GIVEN MATERIAL -

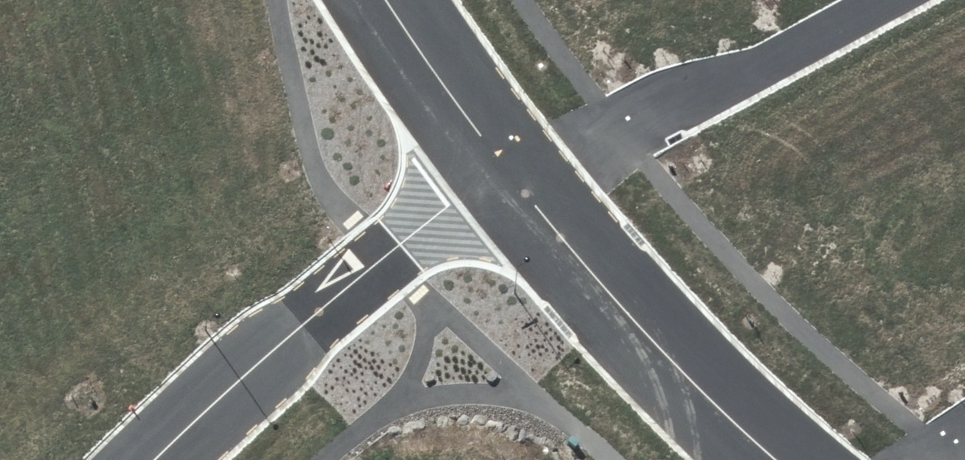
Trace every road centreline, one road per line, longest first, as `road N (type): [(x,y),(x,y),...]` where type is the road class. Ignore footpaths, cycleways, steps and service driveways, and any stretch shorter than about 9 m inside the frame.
road 1 (residential): [(496,166),(146,459)]
road 2 (residential): [(496,166),(775,459)]
road 3 (residential): [(398,0),(496,166)]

EXERCISE INSTRUCTIONS -
Keep every word of the data as it is when you write it out, but drop the pictures.

FINISHED TASK -
Trace every road centreline, one road per line, longest first, as `road N (type): [(x,y),(x,y),...]` where type is the road class. Ignore footpaths, cycleways, steps and service driveways, and any stretch shorter than about 9 m inside the frame.
road 1 (residential): [(496,166),(146,459)]
road 2 (residential): [(496,166),(775,459)]
road 3 (residential): [(398,0),(496,166)]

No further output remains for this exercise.